**WORK INSTRUCTION:**
Output must match the data below exactly from its first line through the line that contains "D1: LED blue", with no other line.

-------- DATA --------

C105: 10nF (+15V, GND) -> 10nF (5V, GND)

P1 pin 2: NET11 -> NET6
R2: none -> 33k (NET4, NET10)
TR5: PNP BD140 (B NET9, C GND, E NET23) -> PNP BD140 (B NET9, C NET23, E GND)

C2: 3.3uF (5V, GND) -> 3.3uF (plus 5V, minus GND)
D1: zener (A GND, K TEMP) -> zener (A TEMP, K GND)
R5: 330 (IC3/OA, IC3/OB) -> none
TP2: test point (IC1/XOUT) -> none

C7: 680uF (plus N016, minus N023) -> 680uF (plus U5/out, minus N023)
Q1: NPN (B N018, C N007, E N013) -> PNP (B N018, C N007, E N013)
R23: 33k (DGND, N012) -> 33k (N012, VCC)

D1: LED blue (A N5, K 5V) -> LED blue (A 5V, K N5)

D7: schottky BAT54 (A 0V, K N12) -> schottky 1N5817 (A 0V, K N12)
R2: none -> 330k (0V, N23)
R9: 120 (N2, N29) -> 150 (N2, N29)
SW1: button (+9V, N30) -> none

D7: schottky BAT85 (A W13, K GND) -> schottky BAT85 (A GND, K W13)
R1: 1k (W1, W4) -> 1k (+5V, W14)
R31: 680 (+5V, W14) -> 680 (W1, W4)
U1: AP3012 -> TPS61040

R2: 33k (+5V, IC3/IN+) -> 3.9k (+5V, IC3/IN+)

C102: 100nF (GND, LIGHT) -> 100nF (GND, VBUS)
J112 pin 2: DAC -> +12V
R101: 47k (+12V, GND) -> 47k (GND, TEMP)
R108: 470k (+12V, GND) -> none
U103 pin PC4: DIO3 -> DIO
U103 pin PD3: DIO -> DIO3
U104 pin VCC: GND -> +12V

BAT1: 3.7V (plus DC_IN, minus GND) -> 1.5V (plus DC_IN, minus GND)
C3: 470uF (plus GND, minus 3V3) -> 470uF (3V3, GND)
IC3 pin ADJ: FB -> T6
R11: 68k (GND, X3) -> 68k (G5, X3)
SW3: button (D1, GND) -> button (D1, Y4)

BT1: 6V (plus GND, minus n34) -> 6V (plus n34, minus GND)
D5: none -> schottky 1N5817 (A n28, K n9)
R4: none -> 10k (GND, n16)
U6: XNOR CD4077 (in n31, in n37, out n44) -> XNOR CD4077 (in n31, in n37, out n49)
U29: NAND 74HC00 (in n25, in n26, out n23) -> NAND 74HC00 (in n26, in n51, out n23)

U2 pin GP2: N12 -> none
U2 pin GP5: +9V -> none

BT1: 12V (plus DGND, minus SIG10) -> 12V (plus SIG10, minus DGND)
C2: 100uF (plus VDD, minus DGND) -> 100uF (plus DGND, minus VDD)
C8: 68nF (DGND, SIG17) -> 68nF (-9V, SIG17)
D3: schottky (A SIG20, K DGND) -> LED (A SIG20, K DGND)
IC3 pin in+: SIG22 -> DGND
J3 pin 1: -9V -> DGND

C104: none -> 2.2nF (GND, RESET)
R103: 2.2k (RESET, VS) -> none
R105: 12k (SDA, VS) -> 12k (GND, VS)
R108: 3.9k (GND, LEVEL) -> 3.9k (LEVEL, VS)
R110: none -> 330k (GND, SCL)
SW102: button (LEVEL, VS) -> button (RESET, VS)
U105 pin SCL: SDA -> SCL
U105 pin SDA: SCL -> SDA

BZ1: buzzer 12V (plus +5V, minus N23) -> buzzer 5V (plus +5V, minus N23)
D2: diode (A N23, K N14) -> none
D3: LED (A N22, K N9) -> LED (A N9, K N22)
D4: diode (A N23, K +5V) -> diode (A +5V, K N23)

--------

**OUTPUT:**
C105: 10nF (+15V, GND) -> 10nF (5V, GND)

P1 pin 2: NET11 -> NET6
R2: none -> 33k (NET4, NET10)
TR5: PNP BD140 (B NET9, C GND, E NET23) -> PNP BD140 (B NET9, C NET23, E GND)

C2: 3.3uF (5V, GND) -> 3.3uF (plus 5V, minus GND)
D1: zener (A GND, K TEMP) -> zener (A TEMP, K GND)
R5: 330 (IC3/OA, IC3/OB) -> none
TP2: test point (IC1/XOUT) -> none

C7: 680uF (plus N016, minus N023) -> 680uF (plus U5/out, minus N023)
Q1: NPN (B N018, C N007, E N013) -> PNP (B N018, C N007, E N013)
R23: 33k (DGND, N012) -> 33k (N012, VCC)

D1: LED blue (A N5, K 5V) -> LED blue (A 5V, K N5)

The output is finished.